» **Exercise description**
Give again, word for word, each line below starting at the one that contains "to <144 283>" and ending at the one that contains "camera: 25 degrees left, 0 degrees up".

» **Records for processing**
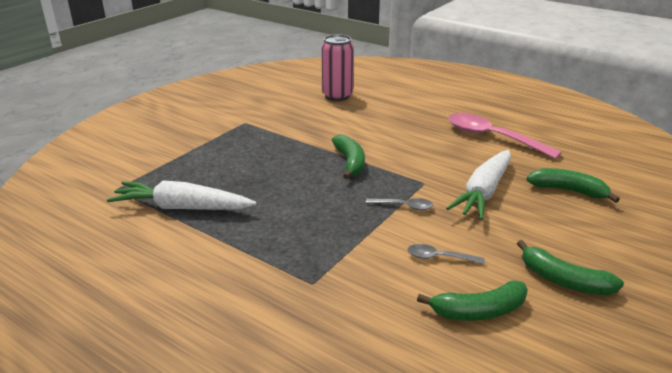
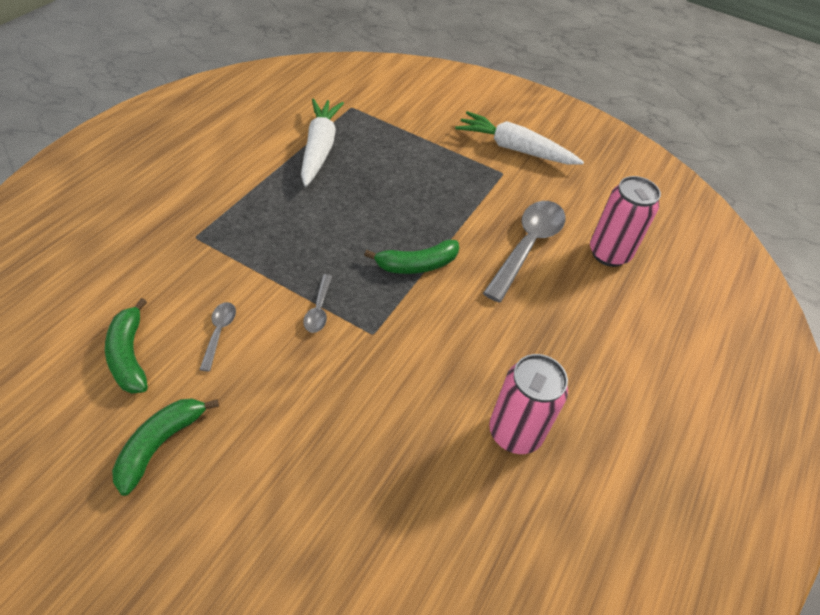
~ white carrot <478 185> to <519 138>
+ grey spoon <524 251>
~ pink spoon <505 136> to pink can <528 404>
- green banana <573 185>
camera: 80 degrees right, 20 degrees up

* * *

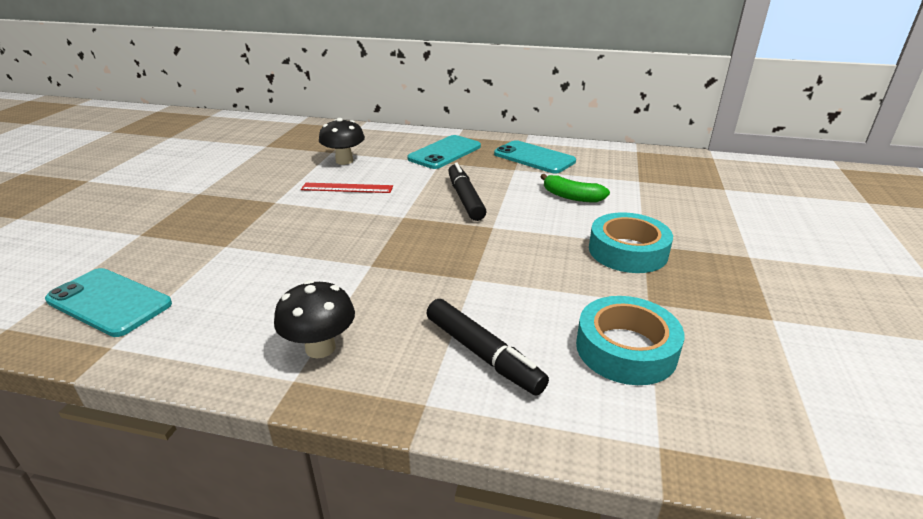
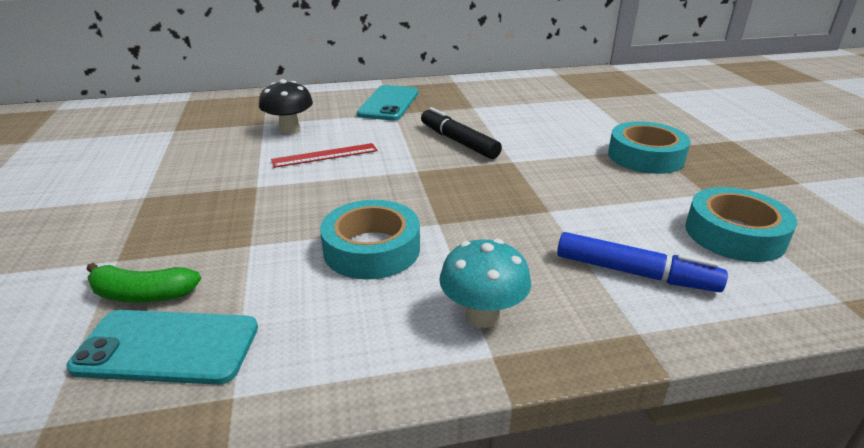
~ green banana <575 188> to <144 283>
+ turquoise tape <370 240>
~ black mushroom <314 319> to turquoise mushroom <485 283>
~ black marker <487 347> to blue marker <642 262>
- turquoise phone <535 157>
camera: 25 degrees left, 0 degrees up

» **Worked solution**
~ green banana <575 188> to <144 283>
+ turquoise tape <370 240>
~ black mushroom <314 319> to turquoise mushroom <485 283>
~ black marker <487 347> to blue marker <642 262>
- turquoise phone <535 157>
camera: 25 degrees left, 0 degrees up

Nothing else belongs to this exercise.